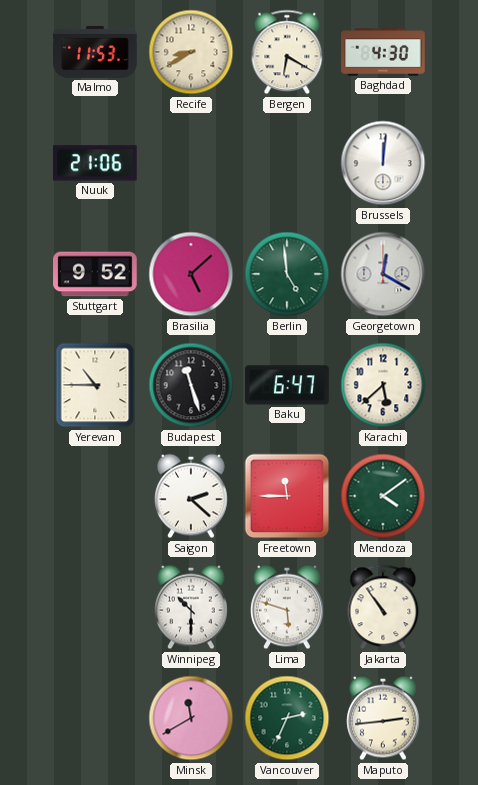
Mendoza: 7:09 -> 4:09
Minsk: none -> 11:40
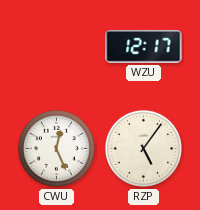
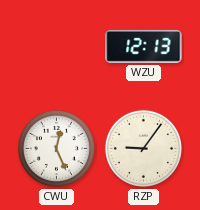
WZU: 12:17 -> 12:13
RZP: 5:06 -> 9:06
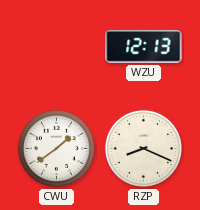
CWU: 12:26 -> 1:39
RZP: 9:06 -> 8:19
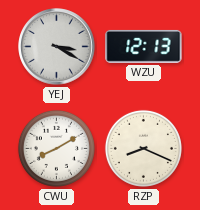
YEJ: none -> 3:20
CWU: 1:39 -> 8:10
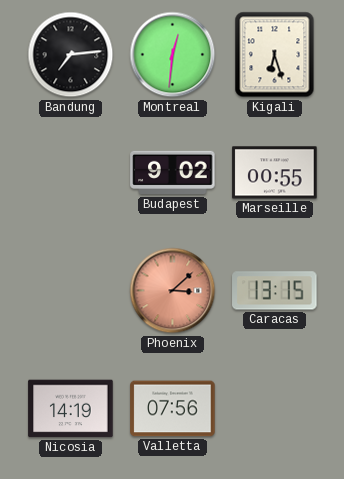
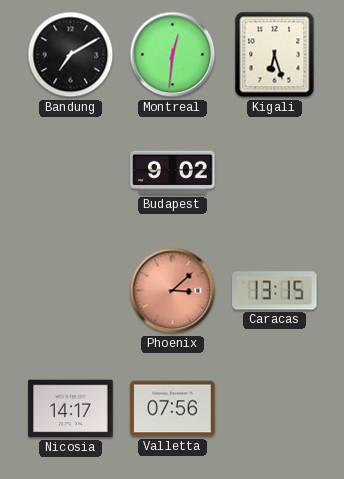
Bandung: 7:14 -> 7:10
Marseille: 00:55 -> none
Nicosia: 14:19 -> 14:17
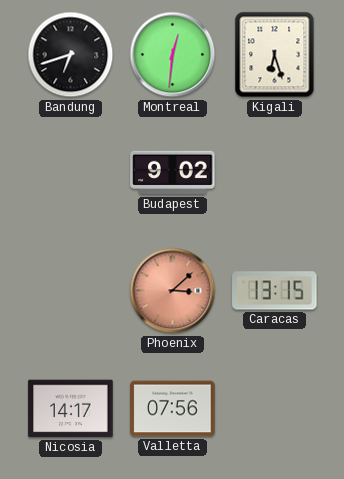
Bandung: 7:10 -> 6:42
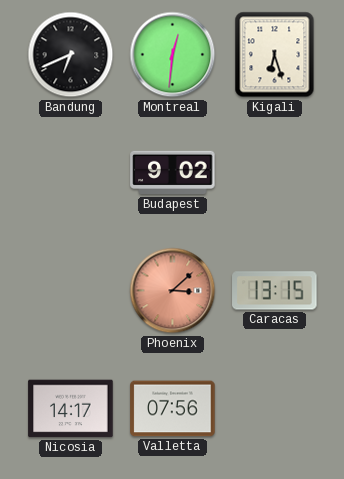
Bandung: 6:42 -> 6:41
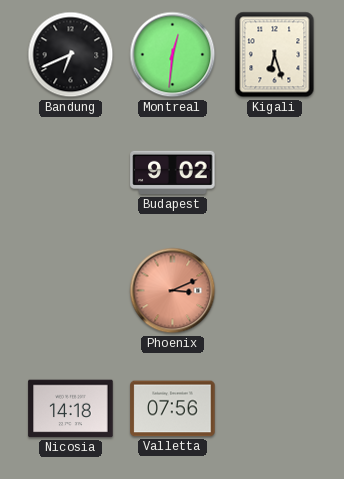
Phoenix: 3:08 -> 3:11
Caracas: 13:15 -> none
Nicosia: 14:17 -> 14:18
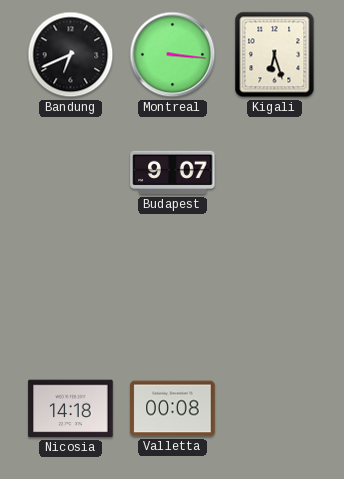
Montreal: 12:31 -> 3:16
Budapest: 9:02 -> 9:07
Phoenix: 3:11 -> none
Valletta: 07:56 -> 00:08
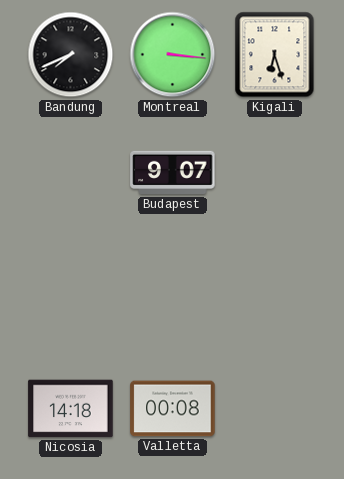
Bandung: 6:41 -> 7:41
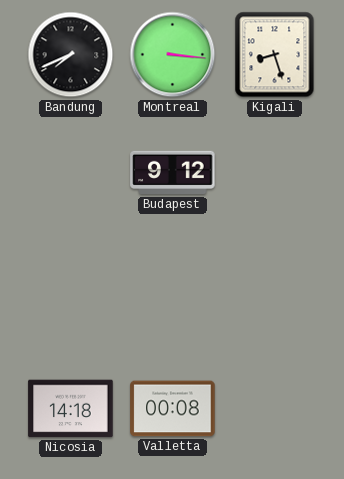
Kigali: 6:27 -> 8:27
Budapest: 9:07 -> 9:12
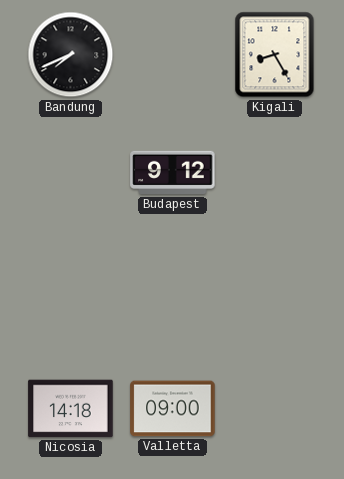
Montreal: 3:16 -> none
Kigali: 8:27 -> 8:25
Valletta: 00:08 -> 09:00
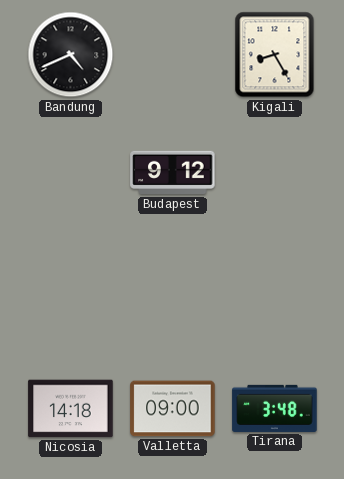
Bandung: 7:41 -> 4:41
Tirana: none -> 3:48
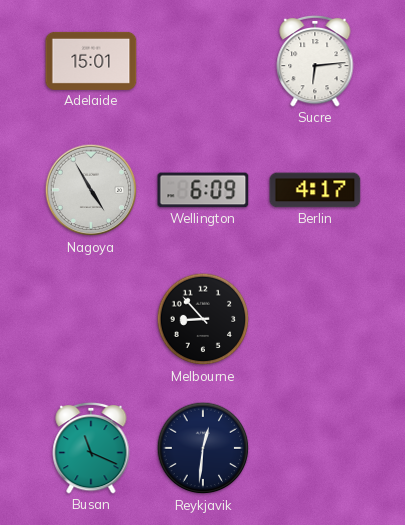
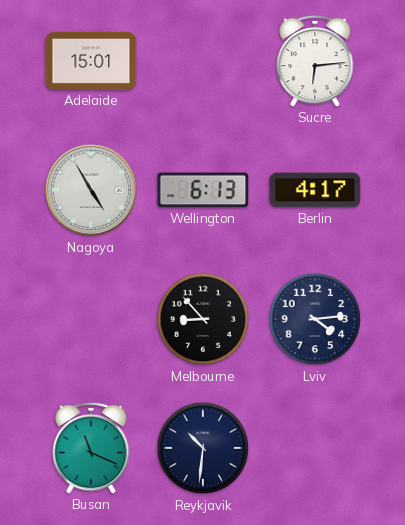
Wellington: 6:09 -> 6:13
Lviv: none -> 4:14
Reykjavik: 12:31 -> 10:31
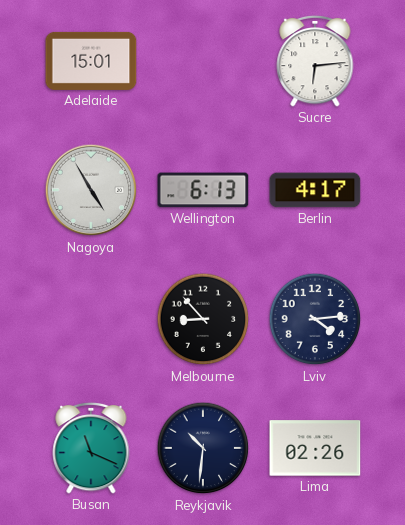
Lima: none -> 02:26
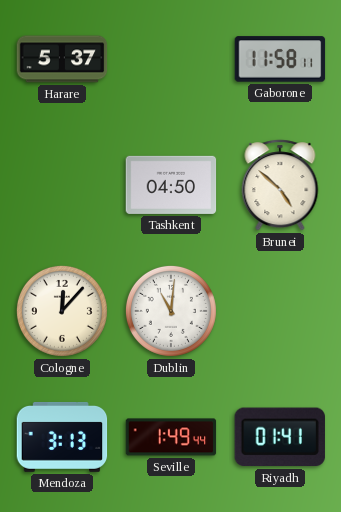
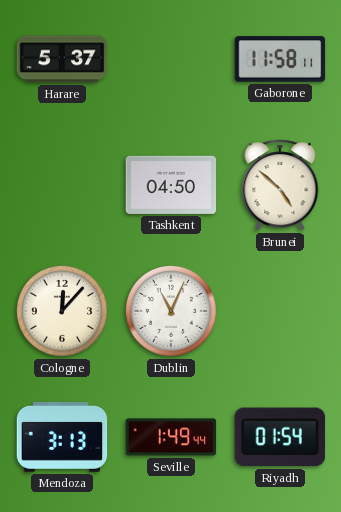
Dublin: 11:01 -> 11:04
Riyadh: 01:41 -> 01:54
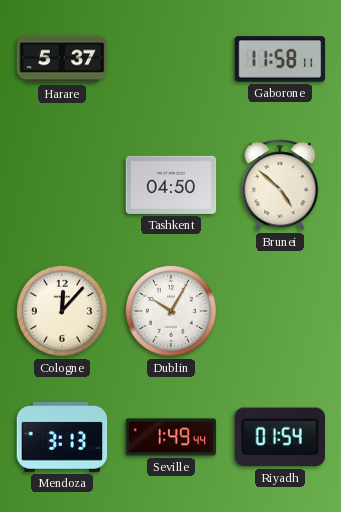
Dublin: 11:04 -> 10:05
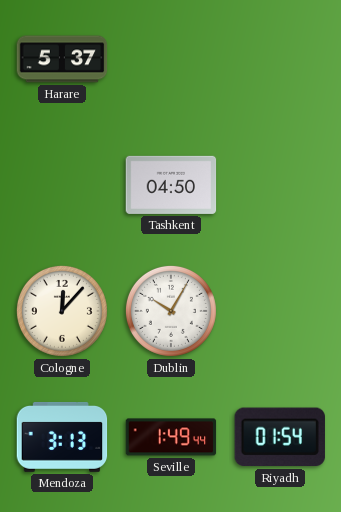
Gaborone: 11:58 -> none
Brunei: 4:52 -> none
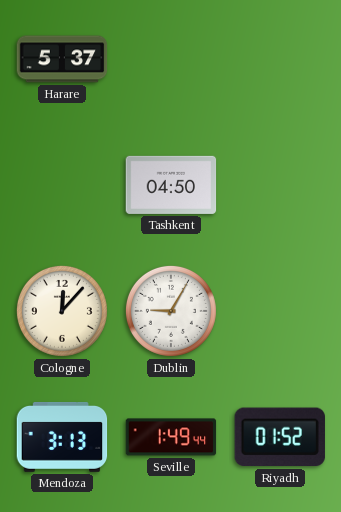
Dublin: 10:05 -> 9:05
Riyadh: 01:54 -> 01:52
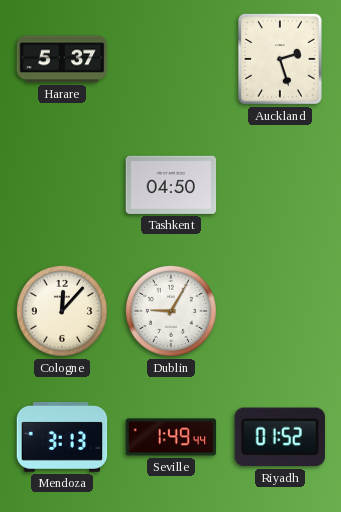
Auckland: none -> 2:27
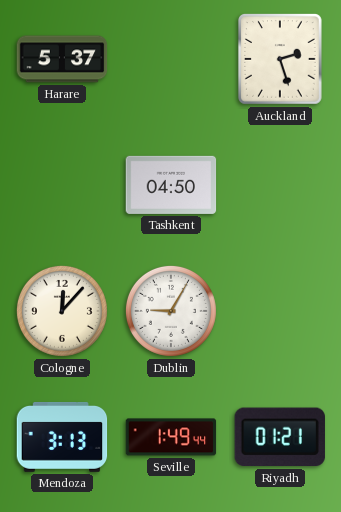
=-=-=-=-=
Requisiti del compito: Nelle righe comprese tra quella che contiene "Dublin: 10:05 -> 9:05" e la fine dei record, estremi inclusi, rinomina "Riyadh" in "Doha" lasciando invariato tutto il resto, poi riscrivi solo quelle righe omettendo le immagini.

Risultato del compito:
Dublin: 10:05 -> 9:05
Doha: 01:54 -> 01:52
Auckland: none -> 2:27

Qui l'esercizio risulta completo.